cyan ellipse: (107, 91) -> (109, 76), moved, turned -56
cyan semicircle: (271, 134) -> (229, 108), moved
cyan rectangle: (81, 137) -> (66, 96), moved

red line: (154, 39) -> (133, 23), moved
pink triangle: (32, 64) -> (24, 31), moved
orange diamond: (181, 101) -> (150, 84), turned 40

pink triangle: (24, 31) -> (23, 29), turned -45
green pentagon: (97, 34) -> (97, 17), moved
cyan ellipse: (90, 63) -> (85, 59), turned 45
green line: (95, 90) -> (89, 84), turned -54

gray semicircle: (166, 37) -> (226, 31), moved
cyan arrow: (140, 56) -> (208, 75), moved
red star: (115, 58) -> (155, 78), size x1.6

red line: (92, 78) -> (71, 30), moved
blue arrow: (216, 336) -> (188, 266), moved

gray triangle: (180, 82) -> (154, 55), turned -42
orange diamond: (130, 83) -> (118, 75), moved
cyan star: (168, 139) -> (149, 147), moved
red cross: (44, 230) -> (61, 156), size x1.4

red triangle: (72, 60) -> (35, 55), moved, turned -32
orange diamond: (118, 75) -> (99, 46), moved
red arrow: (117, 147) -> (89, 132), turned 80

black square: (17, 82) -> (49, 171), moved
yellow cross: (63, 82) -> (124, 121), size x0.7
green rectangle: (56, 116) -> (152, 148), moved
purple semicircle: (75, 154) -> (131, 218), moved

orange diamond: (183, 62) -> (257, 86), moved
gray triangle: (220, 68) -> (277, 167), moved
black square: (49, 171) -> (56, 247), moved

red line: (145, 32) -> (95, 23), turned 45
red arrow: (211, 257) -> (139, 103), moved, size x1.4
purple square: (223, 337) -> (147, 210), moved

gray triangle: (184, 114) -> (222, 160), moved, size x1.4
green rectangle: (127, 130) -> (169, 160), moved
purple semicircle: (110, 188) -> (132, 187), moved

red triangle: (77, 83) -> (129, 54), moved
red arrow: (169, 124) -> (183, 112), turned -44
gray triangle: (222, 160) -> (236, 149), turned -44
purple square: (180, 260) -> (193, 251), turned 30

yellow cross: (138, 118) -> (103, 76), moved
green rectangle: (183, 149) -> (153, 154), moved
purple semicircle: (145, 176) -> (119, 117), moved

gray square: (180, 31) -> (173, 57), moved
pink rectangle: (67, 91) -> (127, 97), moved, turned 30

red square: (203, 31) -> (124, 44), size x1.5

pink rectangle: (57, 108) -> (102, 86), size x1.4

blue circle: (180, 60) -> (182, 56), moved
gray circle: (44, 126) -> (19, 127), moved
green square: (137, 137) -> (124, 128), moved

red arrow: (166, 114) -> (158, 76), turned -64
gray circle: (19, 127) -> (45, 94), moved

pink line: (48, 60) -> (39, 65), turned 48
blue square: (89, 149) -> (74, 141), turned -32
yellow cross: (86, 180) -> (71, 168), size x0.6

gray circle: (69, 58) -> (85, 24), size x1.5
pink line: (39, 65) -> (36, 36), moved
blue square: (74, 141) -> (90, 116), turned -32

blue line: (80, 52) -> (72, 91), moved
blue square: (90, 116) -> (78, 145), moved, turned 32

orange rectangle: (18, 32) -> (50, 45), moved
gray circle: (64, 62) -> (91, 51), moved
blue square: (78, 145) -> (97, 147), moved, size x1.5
□ □ □ □
*Exercise*: What do the records say? Quote them all exactly.

*Written solution*:
cyan ellipse: (107, 91) -> (109, 76), moved, turned -56
cyan semicircle: (271, 134) -> (229, 108), moved
cyan rectangle: (81, 137) -> (66, 96), moved

red line: (154, 39) -> (133, 23), moved
pink triangle: (32, 64) -> (24, 31), moved
orange diamond: (181, 101) -> (150, 84), turned 40

pink triangle: (24, 31) -> (23, 29), turned -45
green pentagon: (97, 34) -> (97, 17), moved
cyan ellipse: (90, 63) -> (85, 59), turned 45
green line: (95, 90) -> (89, 84), turned -54

gray semicircle: (166, 37) -> (226, 31), moved
cyan arrow: (140, 56) -> (208, 75), moved
red star: (115, 58) -> (155, 78), size x1.6

red line: (92, 78) -> (71, 30), moved
blue arrow: (216, 336) -> (188, 266), moved

gray triangle: (180, 82) -> (154, 55), turned -42
orange diamond: (130, 83) -> (118, 75), moved
cyan star: (168, 139) -> (149, 147), moved
red cross: (44, 230) -> (61, 156), size x1.4

red triangle: (72, 60) -> (35, 55), moved, turned -32
orange diamond: (118, 75) -> (99, 46), moved
red arrow: (117, 147) -> (89, 132), turned 80

black square: (17, 82) -> (49, 171), moved
yellow cross: (63, 82) -> (124, 121), size x0.7
green rectangle: (56, 116) -> (152, 148), moved
purple semicircle: (75, 154) -> (131, 218), moved

orange diamond: (183, 62) -> (257, 86), moved
gray triangle: (220, 68) -> (277, 167), moved
black square: (49, 171) -> (56, 247), moved

red line: (145, 32) -> (95, 23), turned 45
red arrow: (211, 257) -> (139, 103), moved, size x1.4
purple square: (223, 337) -> (147, 210), moved

gray triangle: (184, 114) -> (222, 160), moved, size x1.4
green rectangle: (127, 130) -> (169, 160), moved
purple semicircle: (110, 188) -> (132, 187), moved

red triangle: (77, 83) -> (129, 54), moved
red arrow: (169, 124) -> (183, 112), turned -44
gray triangle: (222, 160) -> (236, 149), turned -44
purple square: (180, 260) -> (193, 251), turned 30

yellow cross: (138, 118) -> (103, 76), moved
green rectangle: (183, 149) -> (153, 154), moved
purple semicircle: (145, 176) -> (119, 117), moved

gray square: (180, 31) -> (173, 57), moved
pink rectangle: (67, 91) -> (127, 97), moved, turned 30

red square: (203, 31) -> (124, 44), size x1.5

pink rectangle: (57, 108) -> (102, 86), size x1.4

blue circle: (180, 60) -> (182, 56), moved
gray circle: (44, 126) -> (19, 127), moved
green square: (137, 137) -> (124, 128), moved

red arrow: (166, 114) -> (158, 76), turned -64
gray circle: (19, 127) -> (45, 94), moved

pink line: (48, 60) -> (39, 65), turned 48
blue square: (89, 149) -> (74, 141), turned -32
yellow cross: (86, 180) -> (71, 168), size x0.6

gray circle: (69, 58) -> (85, 24), size x1.5
pink line: (39, 65) -> (36, 36), moved
blue square: (74, 141) -> (90, 116), turned -32

blue line: (80, 52) -> (72, 91), moved
blue square: (90, 116) -> (78, 145), moved, turned 32

orange rectangle: (18, 32) -> (50, 45), moved
gray circle: (64, 62) -> (91, 51), moved
blue square: (78, 145) -> (97, 147), moved, size x1.5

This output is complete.